● **TASK**: Reproduce the data below verbatim, from its first line through the line containing "gooseberry (647, 489)", inclusive. Leave the pictures out of your answer.

[Collected data]
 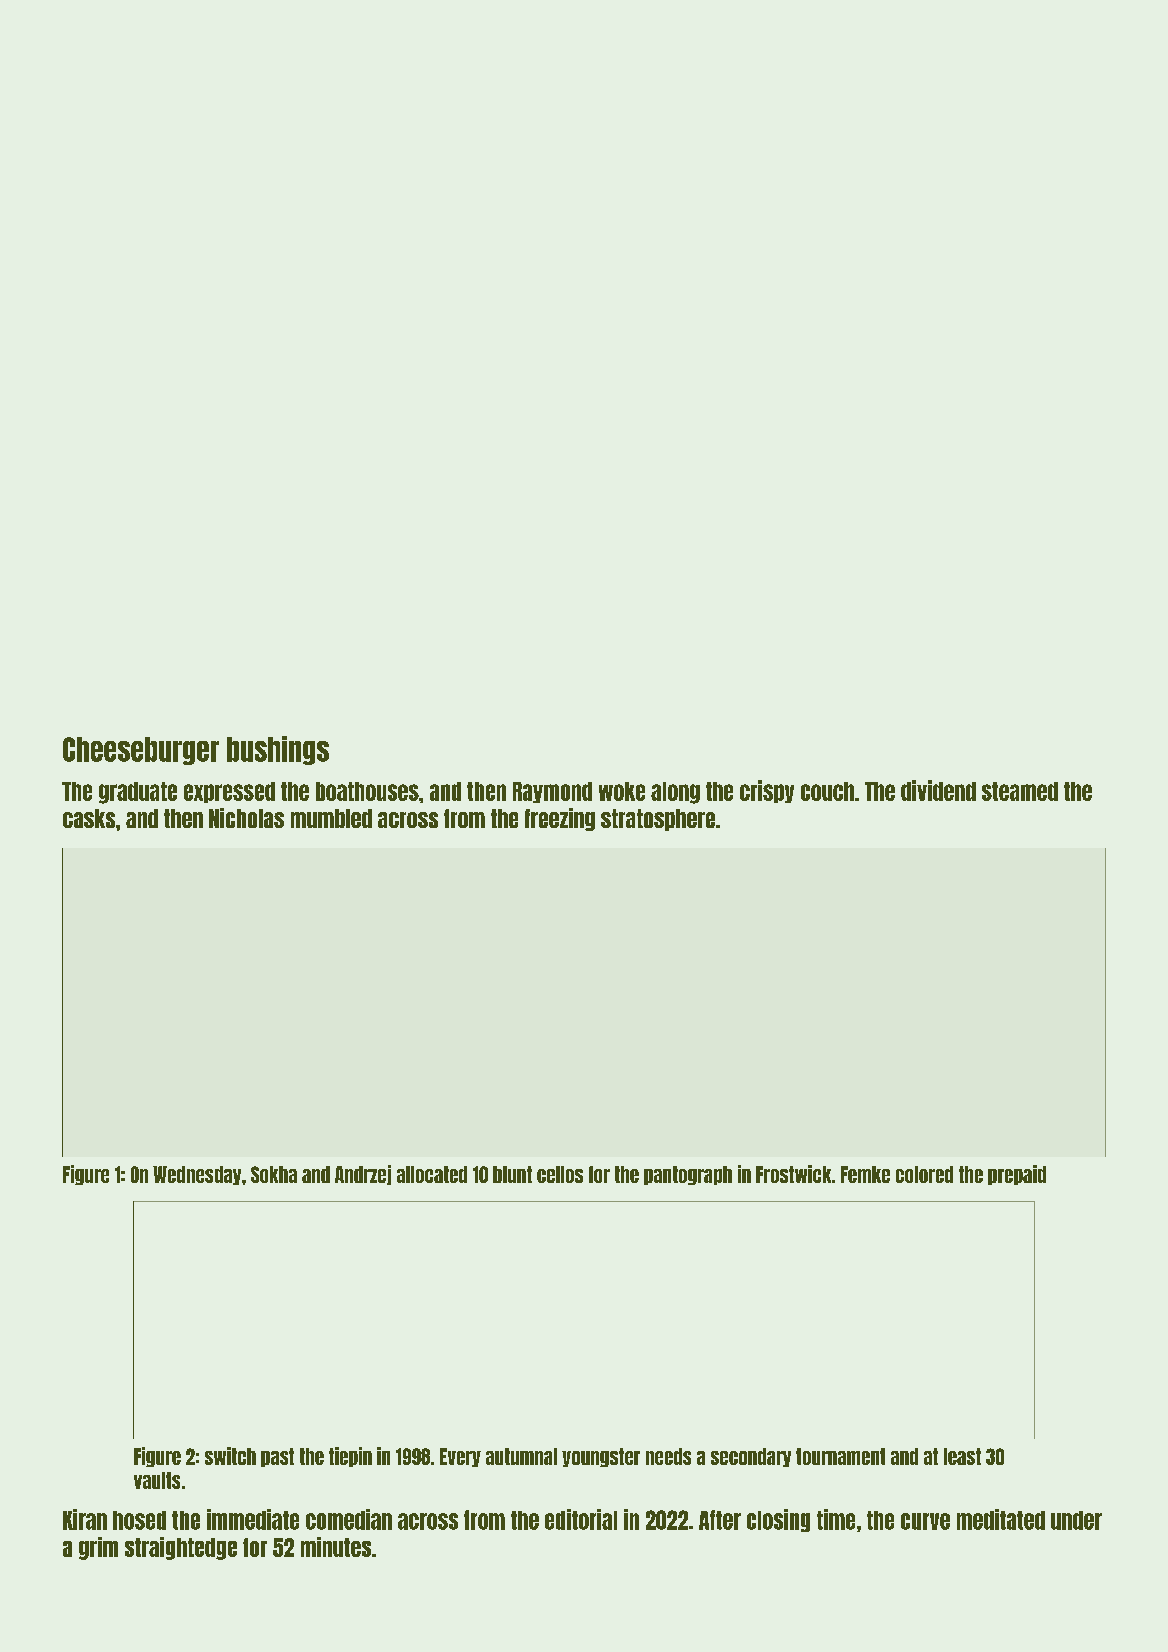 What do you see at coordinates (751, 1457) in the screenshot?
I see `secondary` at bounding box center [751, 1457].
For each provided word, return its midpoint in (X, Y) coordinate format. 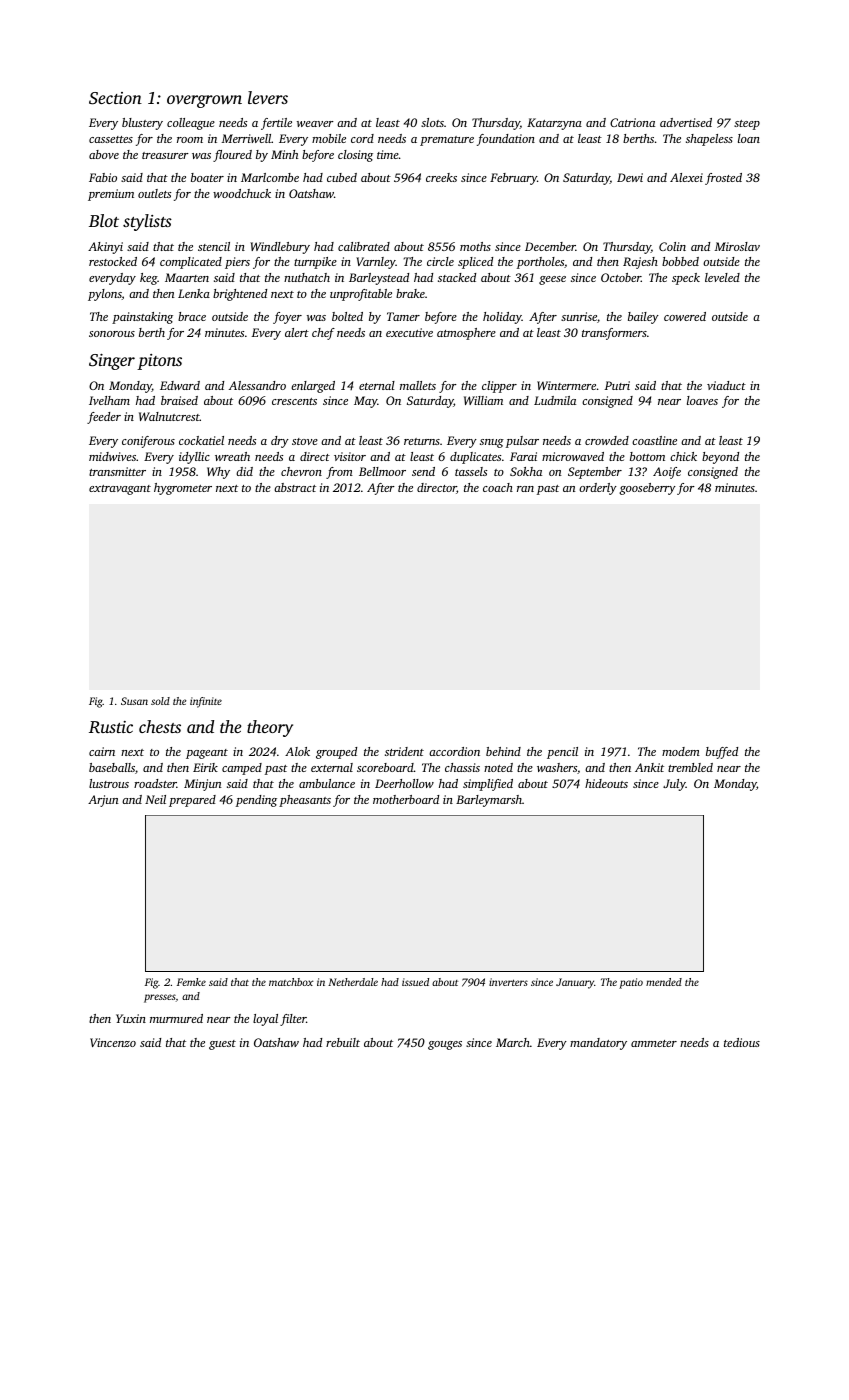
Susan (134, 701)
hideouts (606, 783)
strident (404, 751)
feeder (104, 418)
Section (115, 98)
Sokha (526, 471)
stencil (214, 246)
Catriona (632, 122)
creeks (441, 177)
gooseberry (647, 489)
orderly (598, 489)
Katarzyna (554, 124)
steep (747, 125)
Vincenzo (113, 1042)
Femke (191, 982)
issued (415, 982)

● **SOLUTION TO THE PROBLEM**:
  What do you see at coordinates (751, 1457) in the screenshot?
I see `secondary` at bounding box center [751, 1457].
For each provided word, return its midpoint in (X, Y) coordinate format. 
Susan (134, 701)
hideouts (606, 783)
strident (404, 751)
feeder (104, 418)
Section (115, 98)
Sokha (526, 471)
stencil (214, 246)
Catriona (632, 122)
creeks (441, 177)
gooseberry (647, 489)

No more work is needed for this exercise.